Please quote every one of the lines below verbatim, leaving the pictures out of your answer.

[Data entries]
====
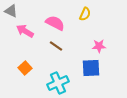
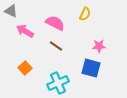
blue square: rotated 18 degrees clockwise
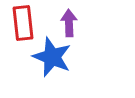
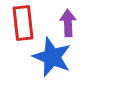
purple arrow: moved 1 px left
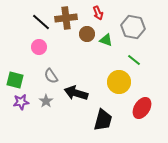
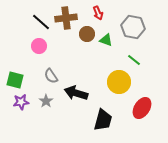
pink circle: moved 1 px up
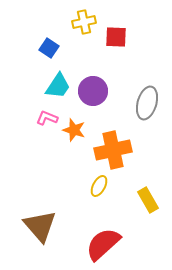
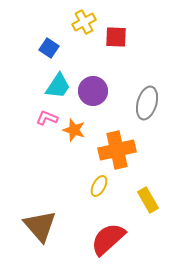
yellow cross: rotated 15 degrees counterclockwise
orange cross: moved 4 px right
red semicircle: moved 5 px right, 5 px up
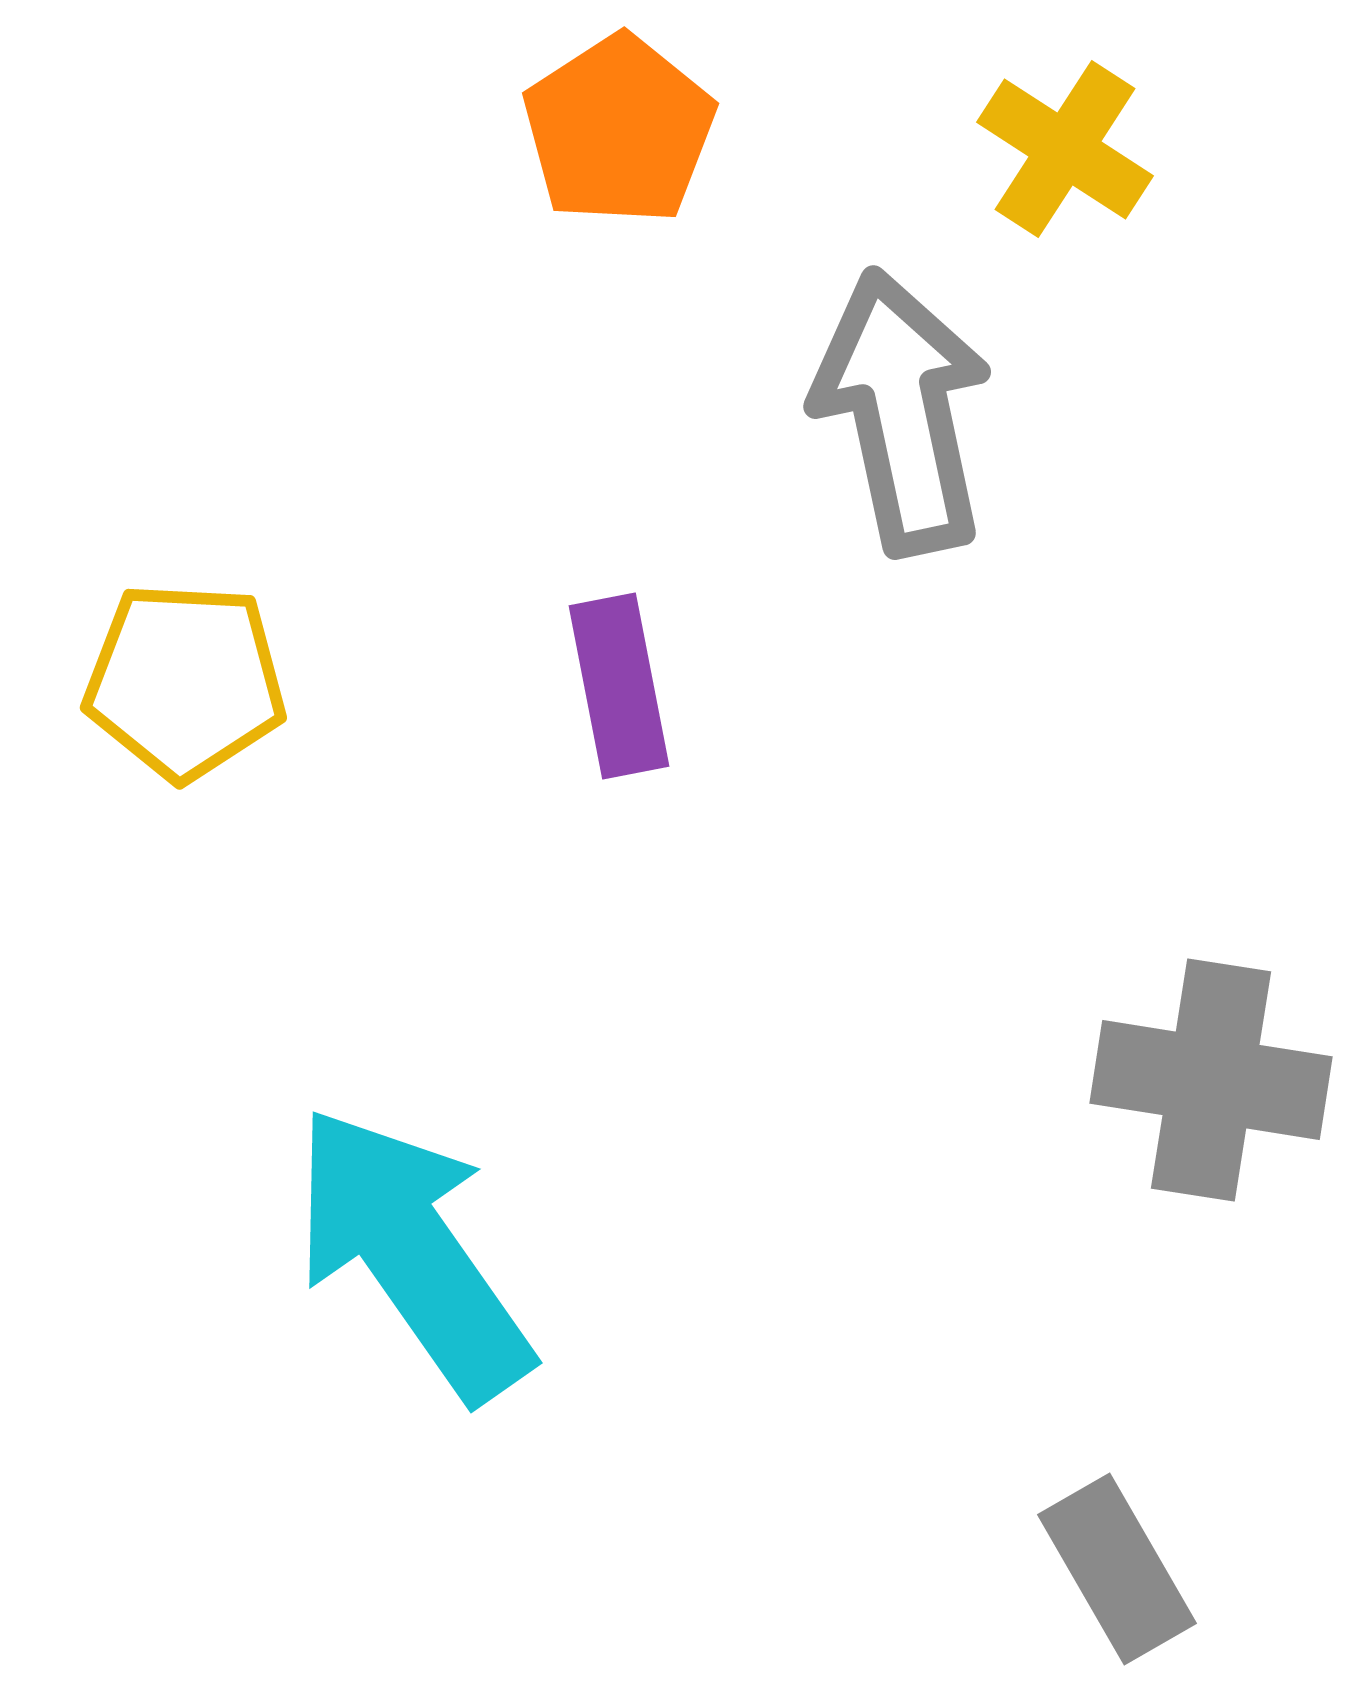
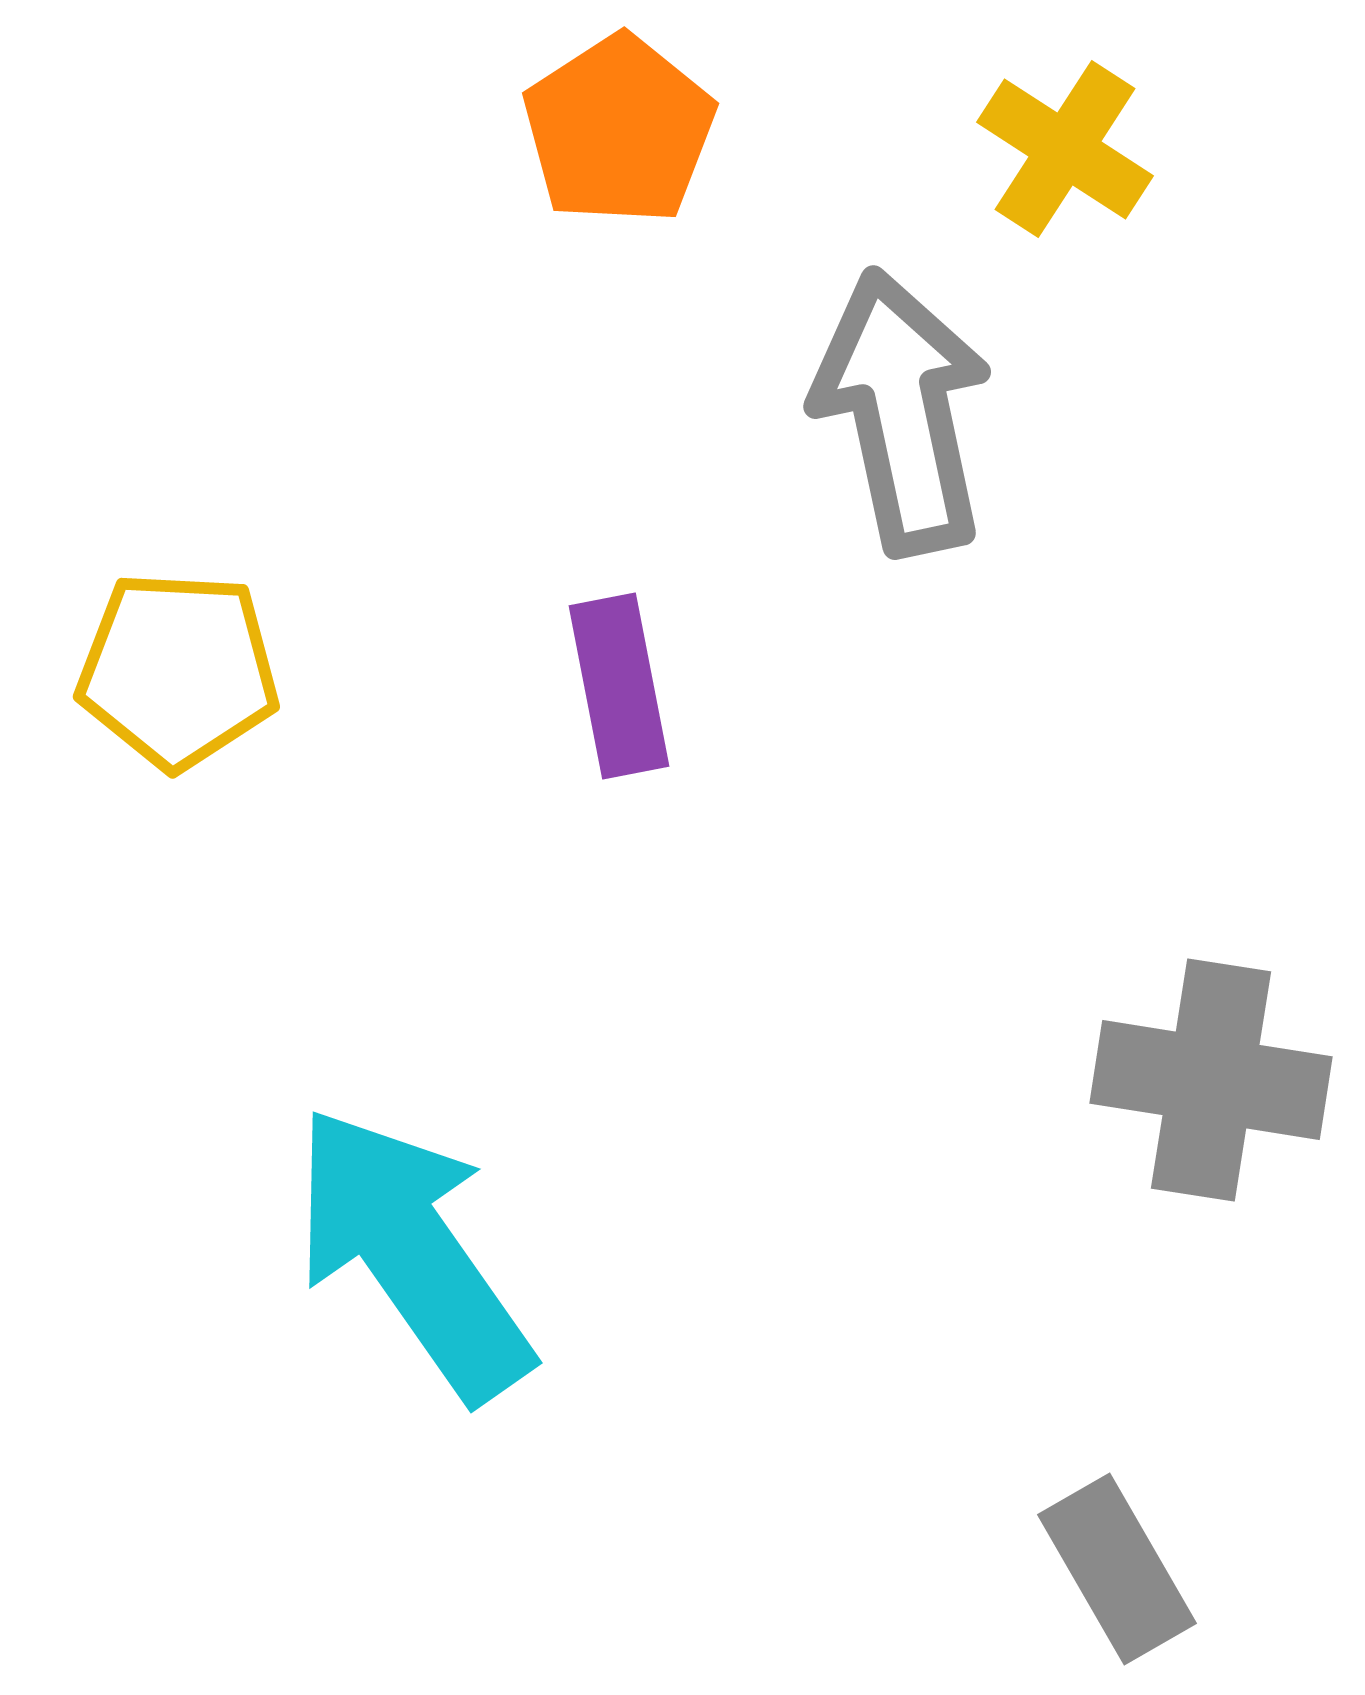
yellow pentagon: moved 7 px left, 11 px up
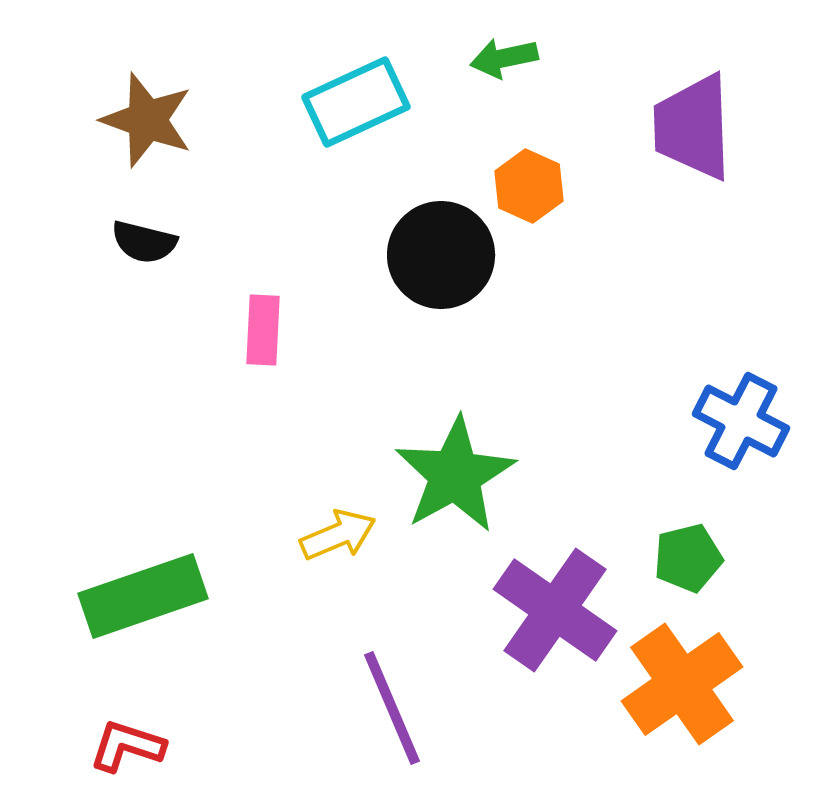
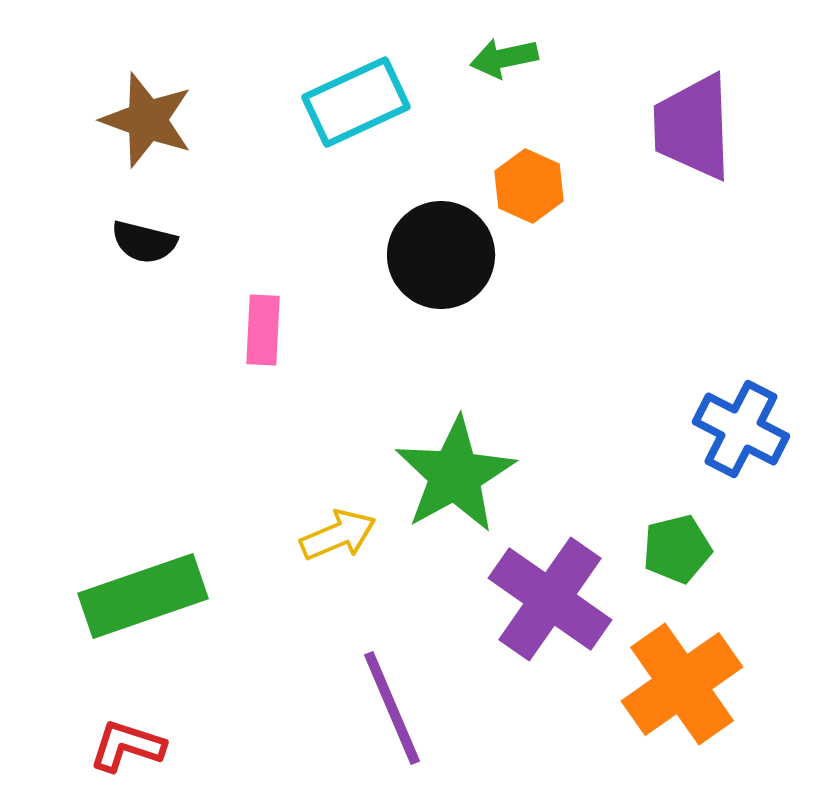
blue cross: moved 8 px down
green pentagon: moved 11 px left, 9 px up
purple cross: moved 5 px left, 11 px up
====
WRITTEN RESPONSE
blue square: rotated 18 degrees clockwise
purple arrow: moved 1 px left
pink circle: moved 1 px up
yellow cross: rotated 15 degrees counterclockwise
orange cross: moved 4 px right
red semicircle: moved 5 px right, 5 px up
yellow pentagon: moved 7 px left, 11 px up
blue cross: moved 8 px down
green pentagon: moved 11 px left, 9 px up
purple cross: moved 5 px left, 11 px up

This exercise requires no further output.